**Activity:** Extract the lines from the first line of the records below through the line containing "R1: 2.2k (GND, N4) -> 2.2k (N4, N13)", inclusive, and reproduce them exactly as written.

BEGIN Data records

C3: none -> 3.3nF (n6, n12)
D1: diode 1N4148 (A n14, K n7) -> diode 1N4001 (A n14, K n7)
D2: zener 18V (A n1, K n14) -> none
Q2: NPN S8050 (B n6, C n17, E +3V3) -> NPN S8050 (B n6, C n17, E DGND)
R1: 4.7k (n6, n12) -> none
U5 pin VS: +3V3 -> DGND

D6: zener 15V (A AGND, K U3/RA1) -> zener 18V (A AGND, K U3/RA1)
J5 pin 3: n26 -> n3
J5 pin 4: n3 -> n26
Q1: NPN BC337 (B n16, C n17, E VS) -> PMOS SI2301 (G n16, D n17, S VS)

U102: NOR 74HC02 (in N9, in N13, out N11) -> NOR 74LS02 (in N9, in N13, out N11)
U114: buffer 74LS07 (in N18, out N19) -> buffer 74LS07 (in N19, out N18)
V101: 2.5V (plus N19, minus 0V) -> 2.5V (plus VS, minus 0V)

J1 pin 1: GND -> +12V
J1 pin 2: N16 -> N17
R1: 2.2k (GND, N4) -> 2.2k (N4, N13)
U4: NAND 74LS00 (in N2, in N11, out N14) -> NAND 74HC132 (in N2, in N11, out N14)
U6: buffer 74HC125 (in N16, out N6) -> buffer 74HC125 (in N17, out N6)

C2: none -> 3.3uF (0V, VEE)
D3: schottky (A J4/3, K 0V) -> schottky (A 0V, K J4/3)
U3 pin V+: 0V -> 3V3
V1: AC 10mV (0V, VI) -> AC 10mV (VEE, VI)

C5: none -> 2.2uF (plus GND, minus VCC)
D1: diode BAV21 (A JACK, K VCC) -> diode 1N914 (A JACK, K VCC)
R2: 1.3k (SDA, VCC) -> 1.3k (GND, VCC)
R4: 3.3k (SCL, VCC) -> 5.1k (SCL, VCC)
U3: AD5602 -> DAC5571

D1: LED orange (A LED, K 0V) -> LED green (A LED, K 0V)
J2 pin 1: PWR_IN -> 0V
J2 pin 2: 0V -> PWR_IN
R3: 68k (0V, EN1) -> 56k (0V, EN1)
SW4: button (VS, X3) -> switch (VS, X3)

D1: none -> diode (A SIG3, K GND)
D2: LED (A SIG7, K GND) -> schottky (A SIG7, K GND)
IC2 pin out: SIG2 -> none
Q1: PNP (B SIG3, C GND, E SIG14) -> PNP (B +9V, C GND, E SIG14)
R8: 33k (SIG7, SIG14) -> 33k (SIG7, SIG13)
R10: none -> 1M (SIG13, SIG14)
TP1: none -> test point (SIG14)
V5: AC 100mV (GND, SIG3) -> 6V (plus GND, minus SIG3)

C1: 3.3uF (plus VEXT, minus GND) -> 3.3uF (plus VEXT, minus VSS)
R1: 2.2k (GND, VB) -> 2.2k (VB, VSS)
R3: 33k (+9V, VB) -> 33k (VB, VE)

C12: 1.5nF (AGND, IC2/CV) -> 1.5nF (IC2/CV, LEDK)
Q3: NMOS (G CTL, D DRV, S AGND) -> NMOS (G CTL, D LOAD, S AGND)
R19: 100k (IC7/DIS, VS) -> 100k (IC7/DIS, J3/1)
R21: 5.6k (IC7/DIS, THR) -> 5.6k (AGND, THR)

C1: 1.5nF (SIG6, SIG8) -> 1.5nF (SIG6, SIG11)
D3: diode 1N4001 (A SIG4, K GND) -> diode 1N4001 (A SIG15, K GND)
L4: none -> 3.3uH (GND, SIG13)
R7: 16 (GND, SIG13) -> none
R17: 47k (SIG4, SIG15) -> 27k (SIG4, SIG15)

END Data records

**Task output:**
C3: none -> 3.3nF (n6, n12)
D1: diode 1N4148 (A n14, K n7) -> diode 1N4001 (A n14, K n7)
D2: zener 18V (A n1, K n14) -> none
Q2: NPN S8050 (B n6, C n17, E +3V3) -> NPN S8050 (B n6, C n17, E DGND)
R1: 4.7k (n6, n12) -> none
U5 pin VS: +3V3 -> DGND

D6: zener 15V (A AGND, K U3/RA1) -> zener 18V (A AGND, K U3/RA1)
J5 pin 3: n26 -> n3
J5 pin 4: n3 -> n26
Q1: NPN BC337 (B n16, C n17, E VS) -> PMOS SI2301 (G n16, D n17, S VS)

U102: NOR 74HC02 (in N9, in N13, out N11) -> NOR 74LS02 (in N9, in N13, out N11)
U114: buffer 74LS07 (in N18, out N19) -> buffer 74LS07 (in N19, out N18)
V101: 2.5V (plus N19, minus 0V) -> 2.5V (plus VS, minus 0V)

J1 pin 1: GND -> +12V
J1 pin 2: N16 -> N17
R1: 2.2k (GND, N4) -> 2.2k (N4, N13)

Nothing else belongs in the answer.